Activity: Make an exact copy of every entry.

Material provided below:

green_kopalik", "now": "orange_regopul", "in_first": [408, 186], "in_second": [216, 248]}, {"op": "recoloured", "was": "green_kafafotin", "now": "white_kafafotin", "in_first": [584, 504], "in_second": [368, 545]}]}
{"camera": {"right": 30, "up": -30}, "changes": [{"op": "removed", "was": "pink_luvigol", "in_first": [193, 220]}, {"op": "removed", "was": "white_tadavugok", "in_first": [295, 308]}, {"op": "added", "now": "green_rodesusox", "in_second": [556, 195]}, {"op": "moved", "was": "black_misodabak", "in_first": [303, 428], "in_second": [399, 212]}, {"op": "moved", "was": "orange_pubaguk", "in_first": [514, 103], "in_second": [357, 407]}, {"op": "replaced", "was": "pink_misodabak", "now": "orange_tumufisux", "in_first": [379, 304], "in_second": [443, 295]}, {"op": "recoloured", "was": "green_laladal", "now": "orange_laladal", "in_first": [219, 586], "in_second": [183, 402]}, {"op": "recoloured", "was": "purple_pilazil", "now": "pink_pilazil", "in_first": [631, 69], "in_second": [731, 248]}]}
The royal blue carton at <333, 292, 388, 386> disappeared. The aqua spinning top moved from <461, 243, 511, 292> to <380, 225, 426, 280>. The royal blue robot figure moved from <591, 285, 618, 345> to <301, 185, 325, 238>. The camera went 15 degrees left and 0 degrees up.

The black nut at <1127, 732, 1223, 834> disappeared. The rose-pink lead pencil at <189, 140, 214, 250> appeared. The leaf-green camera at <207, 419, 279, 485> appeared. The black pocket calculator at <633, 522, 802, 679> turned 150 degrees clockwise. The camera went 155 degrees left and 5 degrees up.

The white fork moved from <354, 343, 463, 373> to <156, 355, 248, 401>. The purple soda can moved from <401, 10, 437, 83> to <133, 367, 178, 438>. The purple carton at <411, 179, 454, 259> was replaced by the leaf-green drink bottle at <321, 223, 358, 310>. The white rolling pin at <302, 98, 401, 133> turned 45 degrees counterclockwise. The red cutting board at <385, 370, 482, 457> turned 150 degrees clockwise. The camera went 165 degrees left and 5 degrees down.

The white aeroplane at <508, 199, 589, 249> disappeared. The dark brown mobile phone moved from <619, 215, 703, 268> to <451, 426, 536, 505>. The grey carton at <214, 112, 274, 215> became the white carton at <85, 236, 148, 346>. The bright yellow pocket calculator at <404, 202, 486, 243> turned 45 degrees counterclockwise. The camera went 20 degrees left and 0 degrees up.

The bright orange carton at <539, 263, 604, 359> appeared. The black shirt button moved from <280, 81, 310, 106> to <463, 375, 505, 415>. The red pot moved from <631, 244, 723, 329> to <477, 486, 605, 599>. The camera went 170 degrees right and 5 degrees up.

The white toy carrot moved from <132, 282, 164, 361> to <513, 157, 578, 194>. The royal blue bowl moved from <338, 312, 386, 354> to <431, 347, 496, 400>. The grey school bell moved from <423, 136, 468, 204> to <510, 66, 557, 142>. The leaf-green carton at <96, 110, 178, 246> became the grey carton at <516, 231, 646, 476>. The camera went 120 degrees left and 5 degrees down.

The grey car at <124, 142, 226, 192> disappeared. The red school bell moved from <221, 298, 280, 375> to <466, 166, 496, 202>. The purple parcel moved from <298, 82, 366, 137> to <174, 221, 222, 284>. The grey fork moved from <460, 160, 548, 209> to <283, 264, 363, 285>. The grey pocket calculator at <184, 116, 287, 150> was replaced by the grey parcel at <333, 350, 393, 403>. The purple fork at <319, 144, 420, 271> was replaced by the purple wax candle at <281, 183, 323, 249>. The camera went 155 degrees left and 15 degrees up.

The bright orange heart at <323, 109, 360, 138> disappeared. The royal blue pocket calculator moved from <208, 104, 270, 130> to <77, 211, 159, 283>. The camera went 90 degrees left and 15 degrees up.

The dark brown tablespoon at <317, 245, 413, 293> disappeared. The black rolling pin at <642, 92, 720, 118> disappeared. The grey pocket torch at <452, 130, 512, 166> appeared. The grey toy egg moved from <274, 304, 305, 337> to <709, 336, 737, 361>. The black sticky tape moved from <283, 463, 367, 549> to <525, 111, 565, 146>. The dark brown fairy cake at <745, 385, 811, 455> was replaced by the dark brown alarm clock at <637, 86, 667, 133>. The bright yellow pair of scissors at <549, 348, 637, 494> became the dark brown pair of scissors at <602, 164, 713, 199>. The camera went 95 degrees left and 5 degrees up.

End of Material provided.

Response to the task:
green_kopalik", "now": "orange_regopul", "in_first": [408, 186], "in_second": [216, 248]}, {"op": "recoloured", "was": "green_kafafotin", "now": "white_kafafotin", "in_first": [584, 504], "in_second": [368, 545]}]}
{"camera": {"right": 30, "up": -30}, "changes": [{"op": "removed", "was": "pink_luvigol", "in_first": [193, 220]}, {"op": "removed", "was": "white_tadavugok", "in_first": [295, 308]}, {"op": "added", "now": "green_rodesusox", "in_second": [556, 195]}, {"op": "moved", "was": "black_misodabak", "in_first": [303, 428], "in_second": [399, 212]}, {"op": "moved", "was": "orange_pubaguk", "in_first": [514, 103], "in_second": [357, 407]}, {"op": "replaced", "was": "pink_misodabak", "now": "orange_tumufisux", "in_first": [379, 304], "in_second": [443, 295]}, {"op": "recoloured", "was": "green_laladal", "now": "orange_laladal", "in_first": [219, 586], "in_second": [183, 402]}, {"op": "recoloured", "was": "purple_pilazil", "now": "pink_pilazil", "in_first": [631, 69], "in_second": [731, 248]}]}
The royal blue carton at <333, 292, 388, 386> disappeared. The aqua spinning top moved from <461, 243, 511, 292> to <380, 225, 426, 280>. The royal blue robot figure moved from <591, 285, 618, 345> to <301, 185, 325, 238>. The camera went 15 degrees left and 0 degrees up.

The black nut at <1127, 732, 1223, 834> disappeared. The rose-pink lead pencil at <189, 140, 214, 250> appeared. The leaf-green camera at <207, 419, 279, 485> appeared. The black pocket calculator at <633, 522, 802, 679> turned 150 degrees clockwise. The camera went 155 degrees left and 5 degrees up.

The white fork moved from <354, 343, 463, 373> to <156, 355, 248, 401>. The purple soda can moved from <401, 10, 437, 83> to <133, 367, 178, 438>. The purple carton at <411, 179, 454, 259> was replaced by the leaf-green drink bottle at <321, 223, 358, 310>. The white rolling pin at <302, 98, 401, 133> turned 45 degrees counterclockwise. The red cutting board at <385, 370, 482, 457> turned 150 degrees clockwise. The camera went 165 degrees left and 5 degrees down.

The white aeroplane at <508, 199, 589, 249> disappeared. The dark brown mobile phone moved from <619, 215, 703, 268> to <451, 426, 536, 505>. The grey carton at <214, 112, 274, 215> became the white carton at <85, 236, 148, 346>. The bright yellow pocket calculator at <404, 202, 486, 243> turned 45 degrees counterclockwise. The camera went 20 degrees left and 0 degrees up.

The bright orange carton at <539, 263, 604, 359> appeared. The black shirt button moved from <280, 81, 310, 106> to <463, 375, 505, 415>. The red pot moved from <631, 244, 723, 329> to <477, 486, 605, 599>. The camera went 170 degrees right and 5 degrees up.

The white toy carrot moved from <132, 282, 164, 361> to <513, 157, 578, 194>. The royal blue bowl moved from <338, 312, 386, 354> to <431, 347, 496, 400>. The grey school bell moved from <423, 136, 468, 204> to <510, 66, 557, 142>. The leaf-green carton at <96, 110, 178, 246> became the grey carton at <516, 231, 646, 476>. The camera went 120 degrees left and 5 degrees down.

The grey car at <124, 142, 226, 192> disappeared. The red school bell moved from <221, 298, 280, 375> to <466, 166, 496, 202>. The purple parcel moved from <298, 82, 366, 137> to <174, 221, 222, 284>. The grey fork moved from <460, 160, 548, 209> to <283, 264, 363, 285>. The grey pocket calculator at <184, 116, 287, 150> was replaced by the grey parcel at <333, 350, 393, 403>. The purple fork at <319, 144, 420, 271> was replaced by the purple wax candle at <281, 183, 323, 249>. The camera went 155 degrees left and 15 degrees up.

The bright orange heart at <323, 109, 360, 138> disappeared. The royal blue pocket calculator moved from <208, 104, 270, 130> to <77, 211, 159, 283>. The camera went 90 degrees left and 15 degrees up.

The dark brown tablespoon at <317, 245, 413, 293> disappeared. The black rolling pin at <642, 92, 720, 118> disappeared. The grey pocket torch at <452, 130, 512, 166> appeared. The grey toy egg moved from <274, 304, 305, 337> to <709, 336, 737, 361>. The black sticky tape moved from <283, 463, 367, 549> to <525, 111, 565, 146>. The dark brown fairy cake at <745, 385, 811, 455> was replaced by the dark brown alarm clock at <637, 86, 667, 133>. The bright yellow pair of scissors at <549, 348, 637, 494> became the dark brown pair of scissors at <602, 164, 713, 199>. The camera went 95 degrees left and 5 degrees up.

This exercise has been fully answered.